TRY IT: In the entries below, find every line holding the string "brick" and collect it.

==============================

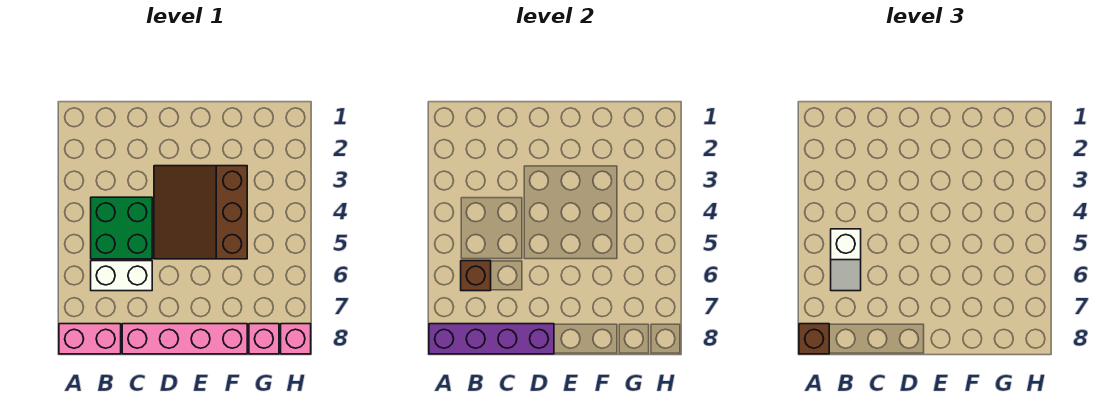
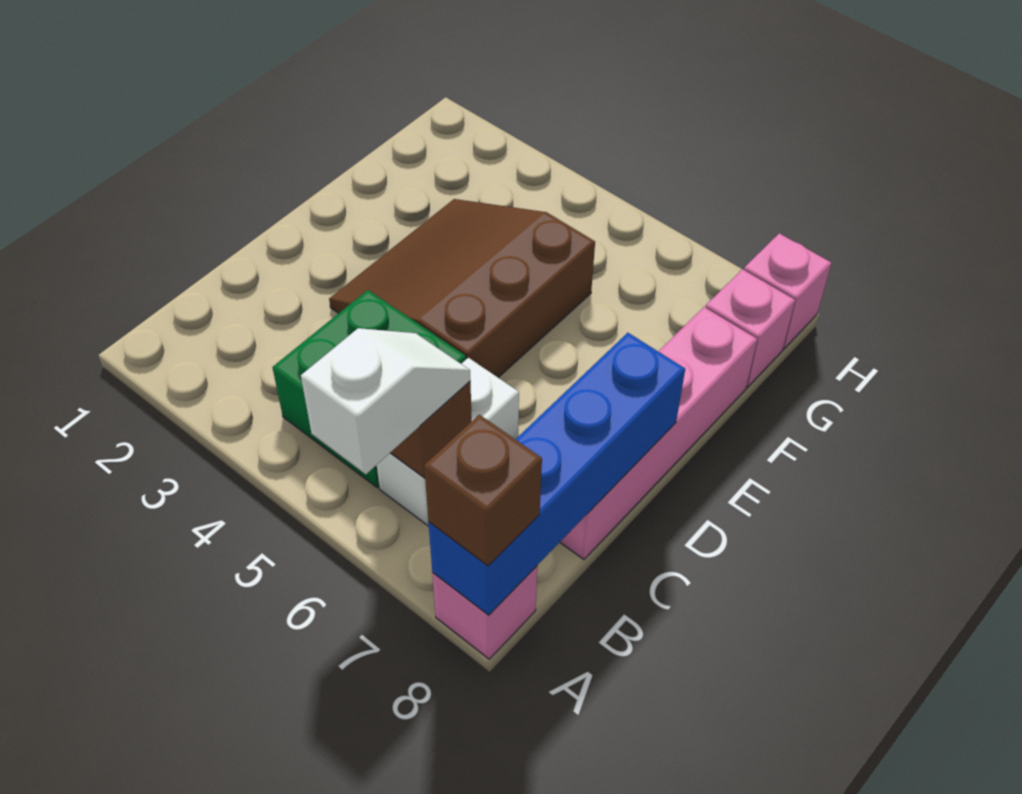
pink brick A8:B8 level 1 -> pink brick A8 level 1
purple brick A8:D8 level 2 -> blue brick A8:D8 level 2
white slope B5:B6 level 3 top 5 -> white slope A6:B6 level 3 top A
brown slope D3:F5 level 1 top F -> brown slope D3:F5 level 1 top 5

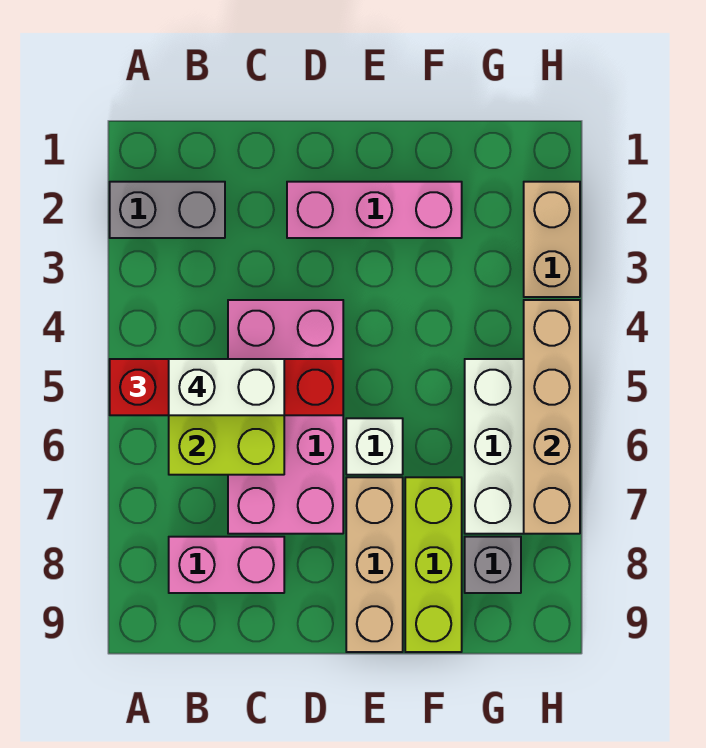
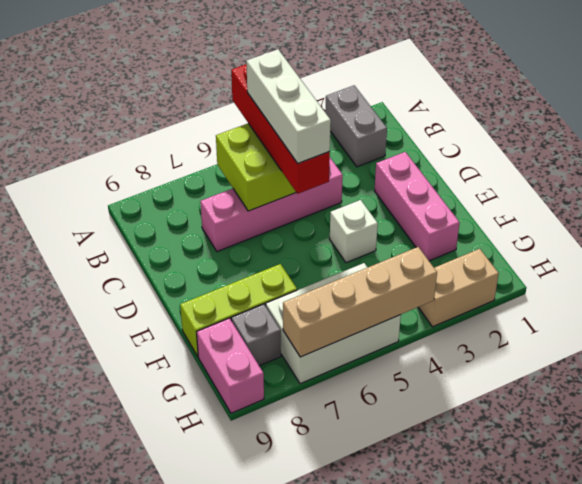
white brick B5:C5 level 4 -> white brick B5:D5 level 4
pink brick B8:C8 level 1 -> pink brick G9:H9 level 1
pink brick C4:D7 level 1 -> pink brick C4:C7 level 1
white brick E6 level 1 -> white brick E4 level 1
tan brick E7:E9 level 1 -> none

==============================

TASK OUTPUT:
pink brick A8:B8 level 1 -> pink brick A8 level 1
purple brick A8:D8 level 2 -> blue brick A8:D8 level 2
white brick B5:C5 level 4 -> white brick B5:D5 level 4
pink brick B8:C8 level 1 -> pink brick G9:H9 level 1
pink brick C4:D7 level 1 -> pink brick C4:C7 level 1
white brick E6 level 1 -> white brick E4 level 1
tan brick E7:E9 level 1 -> none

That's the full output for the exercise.